Start of Block

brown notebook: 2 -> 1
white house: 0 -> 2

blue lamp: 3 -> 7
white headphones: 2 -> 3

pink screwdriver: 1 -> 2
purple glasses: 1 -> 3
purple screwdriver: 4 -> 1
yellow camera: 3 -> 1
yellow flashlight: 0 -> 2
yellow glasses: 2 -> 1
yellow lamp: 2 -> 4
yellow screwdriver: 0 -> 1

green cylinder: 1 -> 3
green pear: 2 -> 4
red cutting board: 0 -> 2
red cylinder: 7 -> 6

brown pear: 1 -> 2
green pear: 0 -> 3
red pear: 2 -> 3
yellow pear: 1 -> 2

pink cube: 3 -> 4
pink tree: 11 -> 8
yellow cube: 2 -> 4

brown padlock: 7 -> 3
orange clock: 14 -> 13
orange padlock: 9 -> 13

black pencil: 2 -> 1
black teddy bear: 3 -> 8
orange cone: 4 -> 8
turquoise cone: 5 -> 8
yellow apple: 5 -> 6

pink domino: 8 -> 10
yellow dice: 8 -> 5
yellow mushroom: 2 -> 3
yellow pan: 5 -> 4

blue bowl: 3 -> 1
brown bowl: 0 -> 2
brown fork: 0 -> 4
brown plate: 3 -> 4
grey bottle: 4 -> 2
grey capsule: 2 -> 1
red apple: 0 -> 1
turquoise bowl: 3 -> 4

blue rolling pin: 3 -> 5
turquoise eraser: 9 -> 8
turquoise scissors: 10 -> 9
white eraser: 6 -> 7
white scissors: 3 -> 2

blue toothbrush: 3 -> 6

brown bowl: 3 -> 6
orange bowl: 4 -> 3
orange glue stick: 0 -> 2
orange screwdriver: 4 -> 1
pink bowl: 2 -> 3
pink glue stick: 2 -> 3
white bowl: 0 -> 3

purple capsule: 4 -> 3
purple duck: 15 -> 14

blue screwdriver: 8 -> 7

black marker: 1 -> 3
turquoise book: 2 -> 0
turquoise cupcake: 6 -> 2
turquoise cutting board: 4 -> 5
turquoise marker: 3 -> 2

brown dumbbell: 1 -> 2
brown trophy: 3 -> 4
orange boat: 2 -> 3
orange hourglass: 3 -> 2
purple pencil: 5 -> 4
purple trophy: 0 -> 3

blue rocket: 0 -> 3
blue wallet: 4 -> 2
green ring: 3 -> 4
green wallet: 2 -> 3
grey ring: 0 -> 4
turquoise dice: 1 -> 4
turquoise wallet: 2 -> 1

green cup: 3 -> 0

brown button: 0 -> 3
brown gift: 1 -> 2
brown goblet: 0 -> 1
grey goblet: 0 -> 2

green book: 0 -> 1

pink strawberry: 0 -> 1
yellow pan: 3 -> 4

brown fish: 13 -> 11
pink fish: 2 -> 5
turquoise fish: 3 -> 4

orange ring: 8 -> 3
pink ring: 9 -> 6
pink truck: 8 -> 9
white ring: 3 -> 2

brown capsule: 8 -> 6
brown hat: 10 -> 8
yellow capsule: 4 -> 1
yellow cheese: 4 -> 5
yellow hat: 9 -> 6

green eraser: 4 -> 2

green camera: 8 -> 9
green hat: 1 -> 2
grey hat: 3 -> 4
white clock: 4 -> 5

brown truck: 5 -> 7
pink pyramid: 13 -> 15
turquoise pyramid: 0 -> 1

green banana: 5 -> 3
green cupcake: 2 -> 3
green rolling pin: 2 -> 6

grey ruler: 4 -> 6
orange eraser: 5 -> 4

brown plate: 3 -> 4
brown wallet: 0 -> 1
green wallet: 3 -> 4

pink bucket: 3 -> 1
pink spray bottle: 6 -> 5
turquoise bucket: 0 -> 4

End of Block

Print, without alteration, only the lines above between the one holding "yellow flashlight: 0 -> 2" and the one holding "brown gift: 1 -> 2", inclusive.

*RESPONSE TO THIS TASK*
yellow flashlight: 0 -> 2
yellow glasses: 2 -> 1
yellow lamp: 2 -> 4
yellow screwdriver: 0 -> 1

green cylinder: 1 -> 3
green pear: 2 -> 4
red cutting board: 0 -> 2
red cylinder: 7 -> 6

brown pear: 1 -> 2
green pear: 0 -> 3
red pear: 2 -> 3
yellow pear: 1 -> 2

pink cube: 3 -> 4
pink tree: 11 -> 8
yellow cube: 2 -> 4

brown padlock: 7 -> 3
orange clock: 14 -> 13
orange padlock: 9 -> 13

black pencil: 2 -> 1
black teddy bear: 3 -> 8
orange cone: 4 -> 8
turquoise cone: 5 -> 8
yellow apple: 5 -> 6

pink domino: 8 -> 10
yellow dice: 8 -> 5
yellow mushroom: 2 -> 3
yellow pan: 5 -> 4

blue bowl: 3 -> 1
brown bowl: 0 -> 2
brown fork: 0 -> 4
brown plate: 3 -> 4
grey bottle: 4 -> 2
grey capsule: 2 -> 1
red apple: 0 -> 1
turquoise bowl: 3 -> 4

blue rolling pin: 3 -> 5
turquoise eraser: 9 -> 8
turquoise scissors: 10 -> 9
white eraser: 6 -> 7
white scissors: 3 -> 2

blue toothbrush: 3 -> 6

brown bowl: 3 -> 6
orange bowl: 4 -> 3
orange glue stick: 0 -> 2
orange screwdriver: 4 -> 1
pink bowl: 2 -> 3
pink glue stick: 2 -> 3
white bowl: 0 -> 3

purple capsule: 4 -> 3
purple duck: 15 -> 14

blue screwdriver: 8 -> 7

black marker: 1 -> 3
turquoise book: 2 -> 0
turquoise cupcake: 6 -> 2
turquoise cutting board: 4 -> 5
turquoise marker: 3 -> 2

brown dumbbell: 1 -> 2
brown trophy: 3 -> 4
orange boat: 2 -> 3
orange hourglass: 3 -> 2
purple pencil: 5 -> 4
purple trophy: 0 -> 3

blue rocket: 0 -> 3
blue wallet: 4 -> 2
green ring: 3 -> 4
green wallet: 2 -> 3
grey ring: 0 -> 4
turquoise dice: 1 -> 4
turquoise wallet: 2 -> 1

green cup: 3 -> 0

brown button: 0 -> 3
brown gift: 1 -> 2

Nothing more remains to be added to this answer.